Start EXTRACTED DATA

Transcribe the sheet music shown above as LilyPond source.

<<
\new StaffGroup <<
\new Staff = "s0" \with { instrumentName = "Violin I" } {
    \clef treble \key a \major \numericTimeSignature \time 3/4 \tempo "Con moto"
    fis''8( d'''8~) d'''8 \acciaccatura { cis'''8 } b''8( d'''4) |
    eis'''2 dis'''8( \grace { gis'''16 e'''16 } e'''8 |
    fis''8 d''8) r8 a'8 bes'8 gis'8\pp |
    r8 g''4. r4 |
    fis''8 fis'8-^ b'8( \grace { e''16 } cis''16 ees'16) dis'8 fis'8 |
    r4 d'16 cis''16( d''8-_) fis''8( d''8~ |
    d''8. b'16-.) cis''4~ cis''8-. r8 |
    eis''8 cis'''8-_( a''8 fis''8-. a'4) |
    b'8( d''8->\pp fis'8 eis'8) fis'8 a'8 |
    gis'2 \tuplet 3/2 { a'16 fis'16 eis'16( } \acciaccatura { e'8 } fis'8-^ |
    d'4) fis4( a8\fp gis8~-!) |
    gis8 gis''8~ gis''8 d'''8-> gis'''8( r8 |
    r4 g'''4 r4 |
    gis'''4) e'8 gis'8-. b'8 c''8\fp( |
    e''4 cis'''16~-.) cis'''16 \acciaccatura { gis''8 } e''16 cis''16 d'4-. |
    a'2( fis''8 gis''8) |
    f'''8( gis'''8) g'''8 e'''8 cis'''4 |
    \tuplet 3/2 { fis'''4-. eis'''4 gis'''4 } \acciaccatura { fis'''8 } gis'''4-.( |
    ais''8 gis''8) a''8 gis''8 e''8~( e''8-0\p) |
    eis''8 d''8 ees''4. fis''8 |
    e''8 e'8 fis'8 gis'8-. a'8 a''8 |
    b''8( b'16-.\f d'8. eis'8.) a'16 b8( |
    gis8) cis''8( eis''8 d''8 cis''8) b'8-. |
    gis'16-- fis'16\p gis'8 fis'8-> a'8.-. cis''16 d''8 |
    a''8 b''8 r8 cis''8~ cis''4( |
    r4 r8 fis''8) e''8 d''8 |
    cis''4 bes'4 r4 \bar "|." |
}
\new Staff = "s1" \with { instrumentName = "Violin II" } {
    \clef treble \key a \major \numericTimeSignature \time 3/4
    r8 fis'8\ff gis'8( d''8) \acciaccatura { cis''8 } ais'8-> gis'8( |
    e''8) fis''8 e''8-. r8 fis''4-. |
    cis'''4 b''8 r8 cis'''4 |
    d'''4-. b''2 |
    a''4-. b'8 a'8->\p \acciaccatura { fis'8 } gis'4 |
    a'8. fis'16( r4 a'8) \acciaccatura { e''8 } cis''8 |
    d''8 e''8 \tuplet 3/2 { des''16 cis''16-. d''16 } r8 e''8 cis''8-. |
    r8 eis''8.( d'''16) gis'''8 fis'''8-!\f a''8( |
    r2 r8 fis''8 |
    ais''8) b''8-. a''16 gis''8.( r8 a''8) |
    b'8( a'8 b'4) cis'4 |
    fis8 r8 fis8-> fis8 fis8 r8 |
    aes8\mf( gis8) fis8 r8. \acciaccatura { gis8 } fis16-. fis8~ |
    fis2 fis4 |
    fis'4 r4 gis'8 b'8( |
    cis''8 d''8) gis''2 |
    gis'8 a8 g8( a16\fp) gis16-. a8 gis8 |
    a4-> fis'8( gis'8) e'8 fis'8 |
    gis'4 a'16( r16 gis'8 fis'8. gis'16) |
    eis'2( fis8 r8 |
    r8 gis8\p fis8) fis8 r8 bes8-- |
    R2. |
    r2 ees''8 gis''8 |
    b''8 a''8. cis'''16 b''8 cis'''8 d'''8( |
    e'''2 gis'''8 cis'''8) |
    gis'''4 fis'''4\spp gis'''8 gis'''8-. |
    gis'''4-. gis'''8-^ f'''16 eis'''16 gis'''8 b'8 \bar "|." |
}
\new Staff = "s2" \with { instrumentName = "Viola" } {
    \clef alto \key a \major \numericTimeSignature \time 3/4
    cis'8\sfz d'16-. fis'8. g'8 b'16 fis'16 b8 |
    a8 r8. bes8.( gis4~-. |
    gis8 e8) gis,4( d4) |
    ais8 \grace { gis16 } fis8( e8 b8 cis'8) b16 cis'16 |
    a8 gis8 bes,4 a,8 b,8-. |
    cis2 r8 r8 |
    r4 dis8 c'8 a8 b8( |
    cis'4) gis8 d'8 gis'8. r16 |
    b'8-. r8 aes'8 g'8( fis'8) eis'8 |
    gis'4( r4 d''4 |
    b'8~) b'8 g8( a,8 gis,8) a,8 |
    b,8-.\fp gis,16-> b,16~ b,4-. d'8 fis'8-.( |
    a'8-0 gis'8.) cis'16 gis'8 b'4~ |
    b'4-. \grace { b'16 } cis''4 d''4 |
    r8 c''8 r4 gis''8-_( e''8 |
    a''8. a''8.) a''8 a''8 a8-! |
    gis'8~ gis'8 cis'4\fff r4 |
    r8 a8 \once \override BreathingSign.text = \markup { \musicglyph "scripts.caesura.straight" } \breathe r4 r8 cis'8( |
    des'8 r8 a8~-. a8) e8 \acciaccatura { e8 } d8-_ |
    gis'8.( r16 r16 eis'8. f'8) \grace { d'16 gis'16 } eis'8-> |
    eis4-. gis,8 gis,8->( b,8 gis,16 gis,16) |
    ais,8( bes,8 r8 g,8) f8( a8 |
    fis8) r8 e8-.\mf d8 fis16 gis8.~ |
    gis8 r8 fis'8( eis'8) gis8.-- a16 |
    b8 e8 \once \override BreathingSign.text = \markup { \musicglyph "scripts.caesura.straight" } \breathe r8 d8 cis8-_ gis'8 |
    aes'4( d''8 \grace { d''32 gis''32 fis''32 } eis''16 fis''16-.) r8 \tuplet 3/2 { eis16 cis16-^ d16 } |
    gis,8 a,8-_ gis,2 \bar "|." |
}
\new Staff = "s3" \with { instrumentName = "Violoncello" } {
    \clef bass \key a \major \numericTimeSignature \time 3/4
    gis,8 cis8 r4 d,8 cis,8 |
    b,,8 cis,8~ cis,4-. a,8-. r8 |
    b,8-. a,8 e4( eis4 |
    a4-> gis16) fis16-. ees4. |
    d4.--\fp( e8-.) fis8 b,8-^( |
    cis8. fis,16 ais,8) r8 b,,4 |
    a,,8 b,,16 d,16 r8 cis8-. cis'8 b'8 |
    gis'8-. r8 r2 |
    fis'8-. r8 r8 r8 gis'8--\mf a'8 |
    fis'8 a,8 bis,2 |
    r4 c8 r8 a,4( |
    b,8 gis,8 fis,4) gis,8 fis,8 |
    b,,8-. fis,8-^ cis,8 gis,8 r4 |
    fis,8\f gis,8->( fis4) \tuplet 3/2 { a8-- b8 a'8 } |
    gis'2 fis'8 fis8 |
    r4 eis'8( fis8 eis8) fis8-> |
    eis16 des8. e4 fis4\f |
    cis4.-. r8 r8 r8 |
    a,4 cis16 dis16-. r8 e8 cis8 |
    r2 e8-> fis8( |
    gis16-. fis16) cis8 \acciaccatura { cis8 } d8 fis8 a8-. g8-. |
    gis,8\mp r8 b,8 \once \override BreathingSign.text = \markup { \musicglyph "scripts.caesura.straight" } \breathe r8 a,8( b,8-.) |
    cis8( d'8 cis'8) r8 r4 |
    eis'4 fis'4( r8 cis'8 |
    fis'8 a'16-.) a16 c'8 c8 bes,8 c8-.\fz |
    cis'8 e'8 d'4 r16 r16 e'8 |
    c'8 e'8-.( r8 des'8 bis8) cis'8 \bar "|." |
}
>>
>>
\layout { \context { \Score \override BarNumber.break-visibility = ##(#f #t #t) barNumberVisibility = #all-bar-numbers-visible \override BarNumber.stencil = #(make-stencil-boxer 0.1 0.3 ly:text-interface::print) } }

End EXTRACTED DATA

Find every line in the entries above that contains the word "Violin" and copy each of those lines. Case matters, so count only matches with the same capitalization.

\new Staff = "s0" \with { instrumentName = "Violin I" } {
\new Staff = "s1" \with { instrumentName = "Violin II" } {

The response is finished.